_AIM OF THE EXERCISE_. In the records below, find the line with "removed: seta/azul (240,489,314,560)" and the line with "(707,256,775,324) to (339,92,394,150)". Print both exactly, along with every line between them, and no other line.

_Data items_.
• • • • • • •

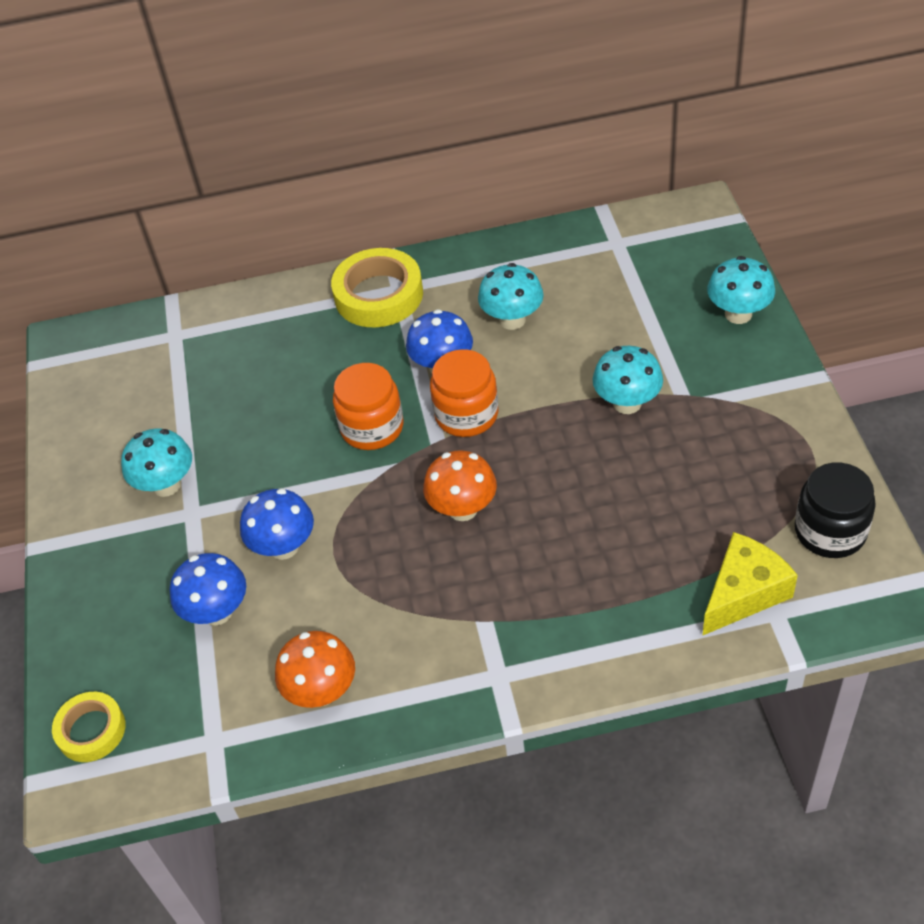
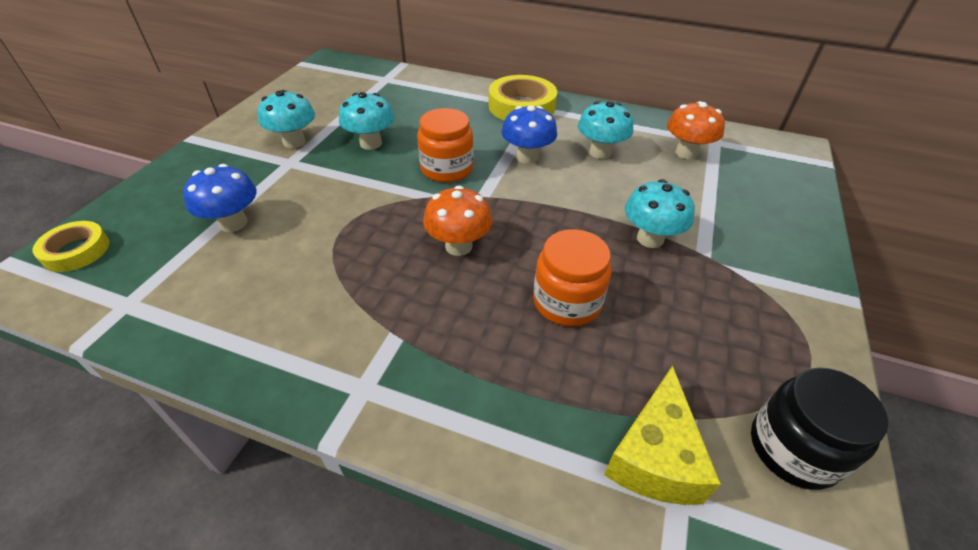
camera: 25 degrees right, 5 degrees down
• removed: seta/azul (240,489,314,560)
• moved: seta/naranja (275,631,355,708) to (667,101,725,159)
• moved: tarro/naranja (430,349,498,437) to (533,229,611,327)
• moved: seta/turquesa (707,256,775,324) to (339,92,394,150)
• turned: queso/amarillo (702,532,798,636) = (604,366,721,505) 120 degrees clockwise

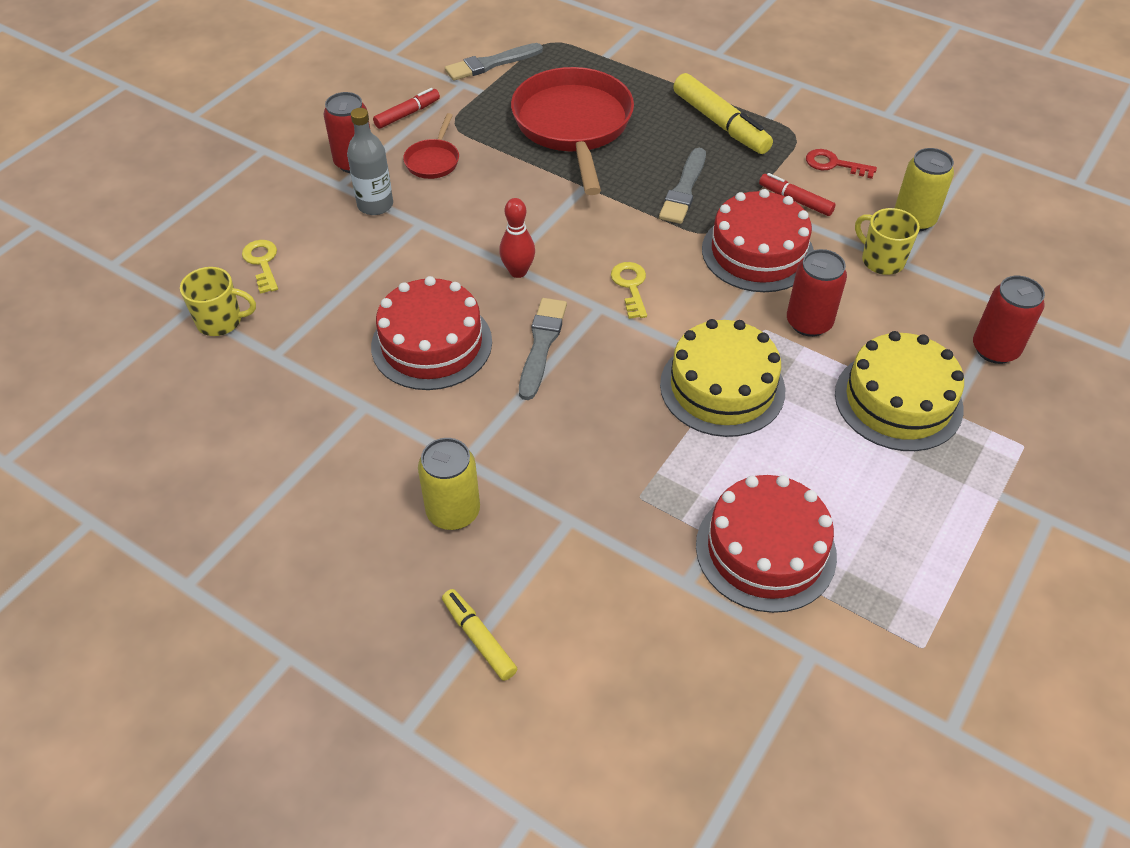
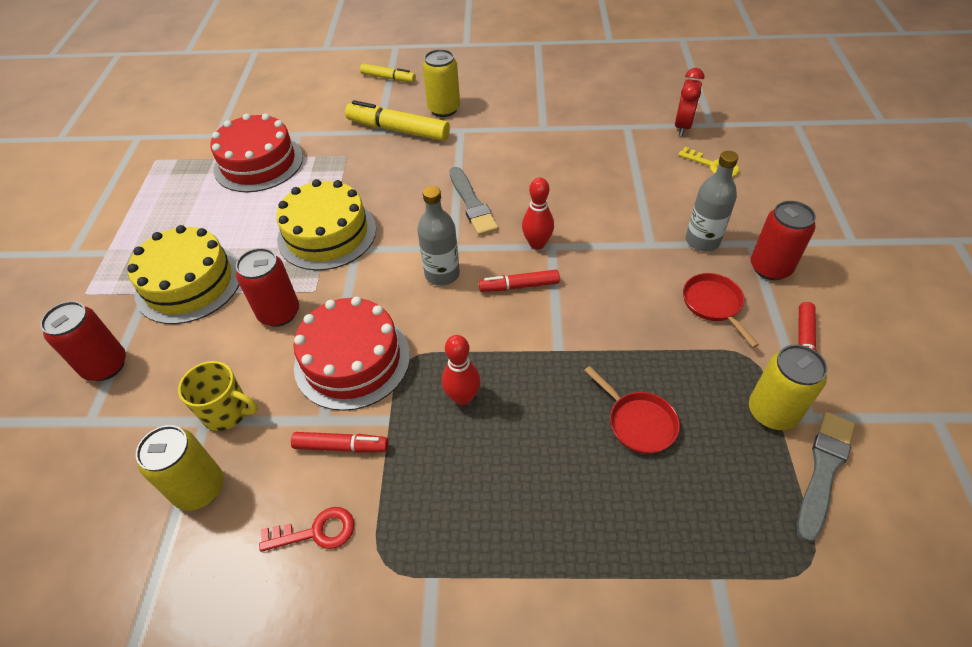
camera: 150 degrees right, 0 degrees up
• removed: tarta/rojo (371,276,492,390)
• added: rotulador/rojo (479,270,560,292)
• added: lata/amarillo (749,345,828,430)
• moved: rotulador/amarillo (673,73,773,154) to (345,100,450,141)
• replaced: taza/amarillo (180,267,256,336) to despertador/rojo (675,68,704,136)
• replaced: llave/amarillo (611,262,647,319) to botella/gris (417,186,460,286)
• replaced: pincel/gris (659,148,706,224) to bolo/rojo (442,335,481,406)
• resized: sartén/rojo (511,67,634,195) = (584,366,680,454) x0.44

• • • • • • •

_SOLVED EXERCISE_.
• removed: seta/azul (240,489,314,560)
• moved: seta/naranja (275,631,355,708) to (667,101,725,159)
• moved: tarro/naranja (430,349,498,437) to (533,229,611,327)
• moved: seta/turquesa (707,256,775,324) to (339,92,394,150)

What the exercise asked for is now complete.